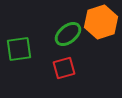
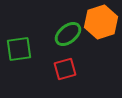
red square: moved 1 px right, 1 px down
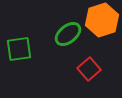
orange hexagon: moved 1 px right, 2 px up
red square: moved 24 px right; rotated 25 degrees counterclockwise
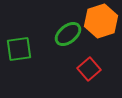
orange hexagon: moved 1 px left, 1 px down
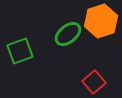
green square: moved 1 px right, 2 px down; rotated 12 degrees counterclockwise
red square: moved 5 px right, 13 px down
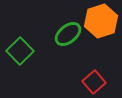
green square: rotated 24 degrees counterclockwise
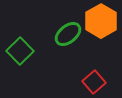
orange hexagon: rotated 12 degrees counterclockwise
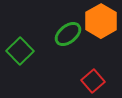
red square: moved 1 px left, 1 px up
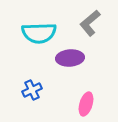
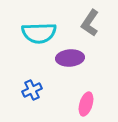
gray L-shape: rotated 16 degrees counterclockwise
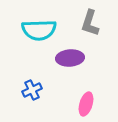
gray L-shape: rotated 16 degrees counterclockwise
cyan semicircle: moved 3 px up
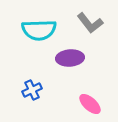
gray L-shape: rotated 56 degrees counterclockwise
pink ellipse: moved 4 px right; rotated 65 degrees counterclockwise
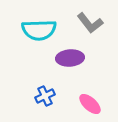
blue cross: moved 13 px right, 6 px down
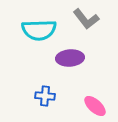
gray L-shape: moved 4 px left, 4 px up
blue cross: rotated 30 degrees clockwise
pink ellipse: moved 5 px right, 2 px down
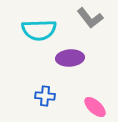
gray L-shape: moved 4 px right, 1 px up
pink ellipse: moved 1 px down
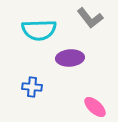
blue cross: moved 13 px left, 9 px up
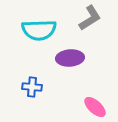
gray L-shape: rotated 84 degrees counterclockwise
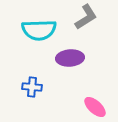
gray L-shape: moved 4 px left, 1 px up
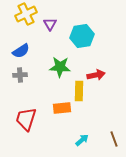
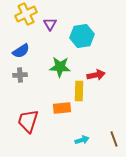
red trapezoid: moved 2 px right, 2 px down
cyan arrow: rotated 24 degrees clockwise
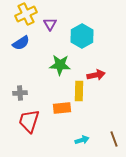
cyan hexagon: rotated 20 degrees counterclockwise
blue semicircle: moved 8 px up
green star: moved 2 px up
gray cross: moved 18 px down
red trapezoid: moved 1 px right
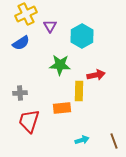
purple triangle: moved 2 px down
brown line: moved 2 px down
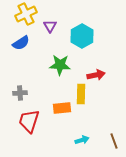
yellow rectangle: moved 2 px right, 3 px down
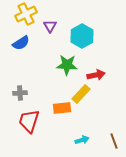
green star: moved 7 px right
yellow rectangle: rotated 42 degrees clockwise
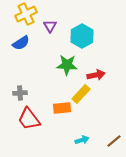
red trapezoid: moved 2 px up; rotated 55 degrees counterclockwise
brown line: rotated 70 degrees clockwise
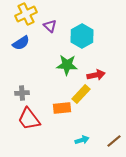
purple triangle: rotated 16 degrees counterclockwise
gray cross: moved 2 px right
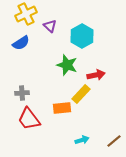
green star: rotated 15 degrees clockwise
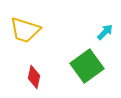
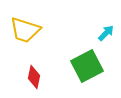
cyan arrow: moved 1 px right, 1 px down
green square: rotated 8 degrees clockwise
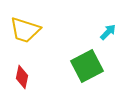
cyan arrow: moved 2 px right, 1 px up
red diamond: moved 12 px left
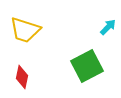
cyan arrow: moved 5 px up
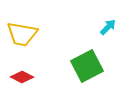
yellow trapezoid: moved 3 px left, 4 px down; rotated 8 degrees counterclockwise
red diamond: rotated 75 degrees counterclockwise
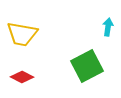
cyan arrow: rotated 36 degrees counterclockwise
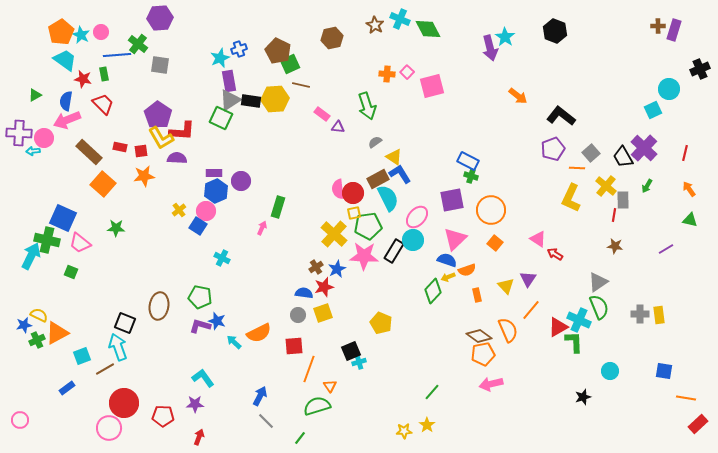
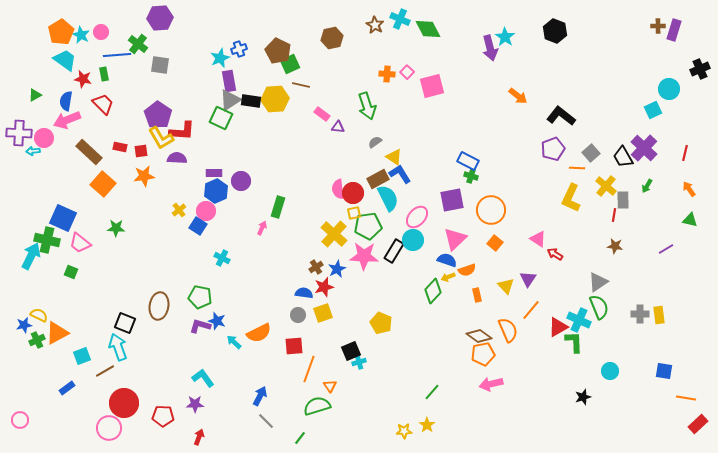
brown line at (105, 369): moved 2 px down
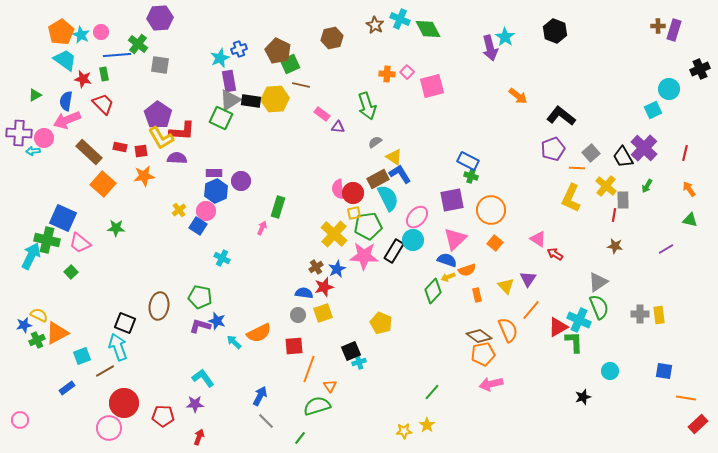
green square at (71, 272): rotated 24 degrees clockwise
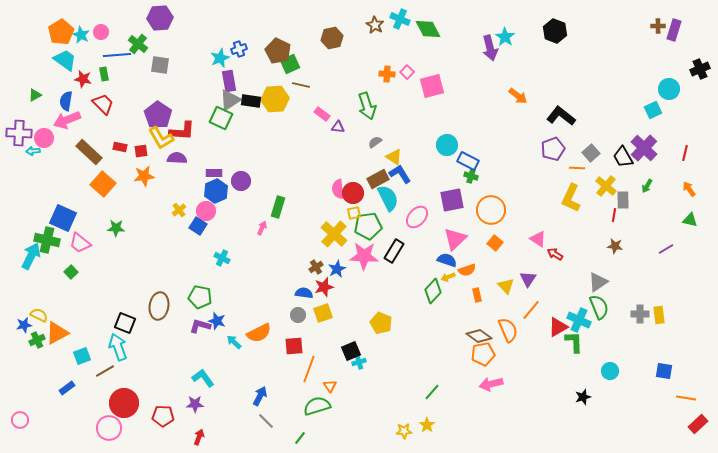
cyan circle at (413, 240): moved 34 px right, 95 px up
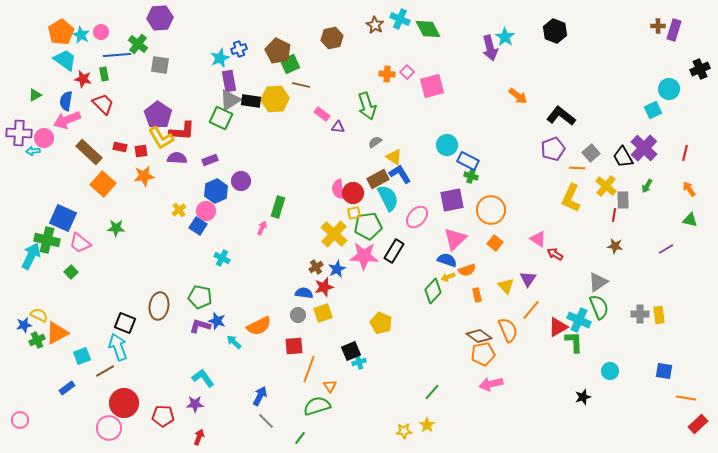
purple rectangle at (214, 173): moved 4 px left, 13 px up; rotated 21 degrees counterclockwise
orange semicircle at (259, 333): moved 7 px up
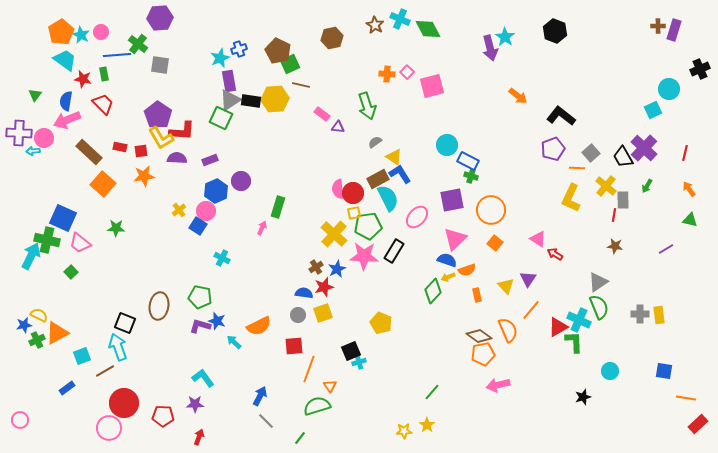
green triangle at (35, 95): rotated 24 degrees counterclockwise
pink arrow at (491, 384): moved 7 px right, 1 px down
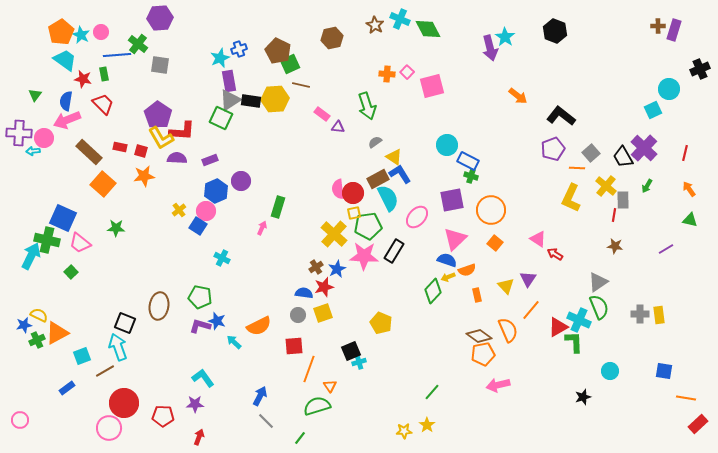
red square at (141, 151): rotated 24 degrees clockwise
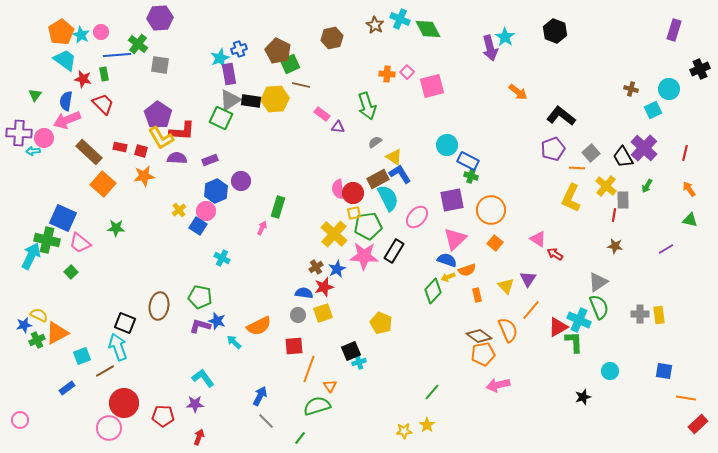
brown cross at (658, 26): moved 27 px left, 63 px down; rotated 16 degrees clockwise
purple rectangle at (229, 81): moved 7 px up
orange arrow at (518, 96): moved 4 px up
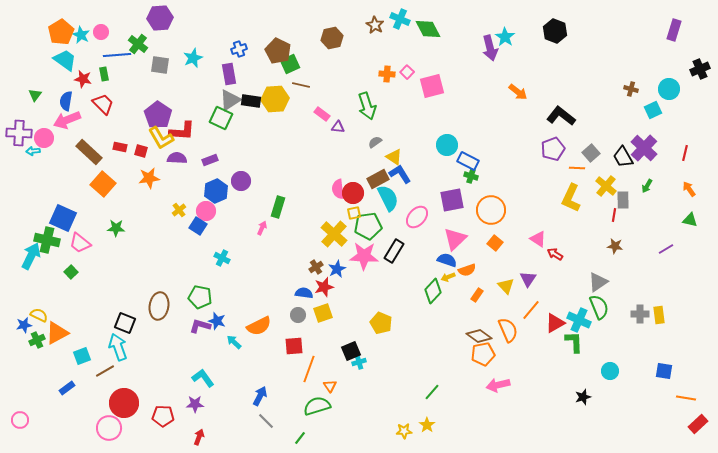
cyan star at (220, 58): moved 27 px left
orange star at (144, 176): moved 5 px right, 2 px down
orange rectangle at (477, 295): rotated 48 degrees clockwise
red triangle at (558, 327): moved 3 px left, 4 px up
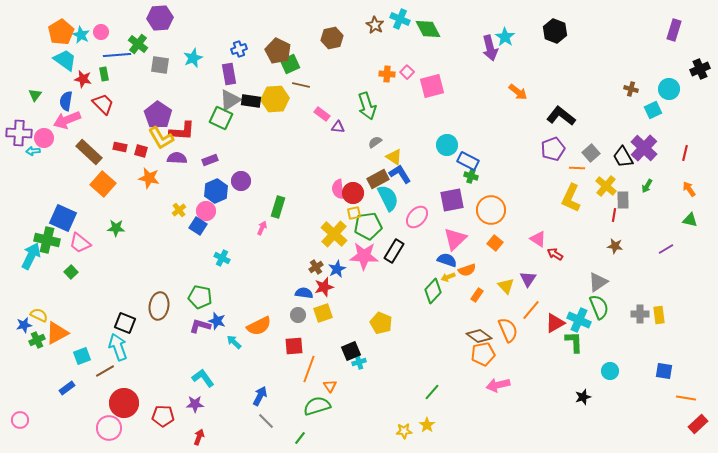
orange star at (149, 178): rotated 20 degrees clockwise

========================================

## Your goal
Please rewrite the lines of all the items above, substituting "anticlockwise" for every "counterclockwise" and keeping everything else the same. Omit the picture lines from your answer.

## Solution
red square: moved 1 px right, 1 px down
orange hexagon: moved 1 px right, 2 px up
red square: moved 24 px right; rotated 25 degrees anticlockwise
orange hexagon: moved 1 px left, 1 px down
green square: moved 1 px right, 2 px down; rotated 12 degrees anticlockwise
red square: moved 5 px right, 13 px down
green square: rotated 24 degrees anticlockwise
orange hexagon: rotated 12 degrees anticlockwise
red square: moved 1 px left, 1 px up
gray L-shape: rotated 16 degrees anticlockwise
gray L-shape: rotated 16 degrees anticlockwise
cyan semicircle: moved 3 px up
gray L-shape: rotated 56 degrees anticlockwise
pink ellipse: moved 4 px right; rotated 65 degrees anticlockwise
blue cross: moved 13 px right, 6 px down
gray L-shape: moved 4 px left, 4 px up
blue cross: rotated 30 degrees clockwise
pink ellipse: moved 5 px right, 2 px down
gray L-shape: moved 4 px right, 1 px up
pink ellipse: moved 1 px down
blue cross: moved 13 px left, 9 px up
gray L-shape: rotated 84 degrees anticlockwise
gray L-shape: moved 4 px left, 1 px up
red trapezoid: moved 2 px right, 2 px down
cyan arrow: rotated 24 degrees clockwise
cyan hexagon: rotated 20 degrees anticlockwise
blue semicircle: moved 8 px up
green star: moved 2 px up
gray cross: moved 18 px down
red trapezoid: moved 1 px right
purple triangle: moved 2 px down
brown line: moved 2 px down
yellow rectangle: moved 2 px right, 3 px down
green star: moved 7 px right
yellow rectangle: rotated 42 degrees clockwise
red trapezoid: moved 2 px up; rotated 55 degrees anticlockwise
brown line: rotated 70 degrees clockwise
purple triangle: rotated 16 degrees anticlockwise
gray cross: moved 2 px right
green star: rotated 15 degrees clockwise
cyan arrow: moved 1 px right, 1 px down
green square: rotated 8 degrees clockwise
cyan arrow: moved 2 px right, 1 px up
red diamond: moved 12 px left
cyan arrow: moved 5 px up
yellow trapezoid: moved 3 px left, 4 px down; rotated 8 degrees anticlockwise
red diamond: rotated 75 degrees anticlockwise
cyan arrow: rotated 36 degrees anticlockwise
brown line at (105, 369): moved 2 px down
green square at (71, 272): rotated 24 degrees clockwise
cyan circle at (413, 240): moved 34 px right, 95 px up
purple rectangle at (214, 173): moved 4 px left, 13 px up; rotated 21 degrees anticlockwise
orange semicircle at (259, 333): moved 7 px up
green triangle at (35, 95): rotated 24 degrees anticlockwise
pink arrow at (491, 384): moved 7 px right, 1 px down
red square at (141, 151): rotated 24 degrees clockwise
brown cross at (658, 26): moved 27 px left, 63 px down; rotated 16 degrees clockwise
purple rectangle at (229, 81): moved 7 px up
orange arrow at (518, 96): moved 4 px up
cyan star at (220, 58): moved 27 px left
orange star at (144, 176): moved 5 px right, 2 px down
orange rectangle at (477, 295): rotated 48 degrees clockwise
red triangle at (558, 327): moved 3 px left, 4 px up
orange star at (149, 178): rotated 20 degrees clockwise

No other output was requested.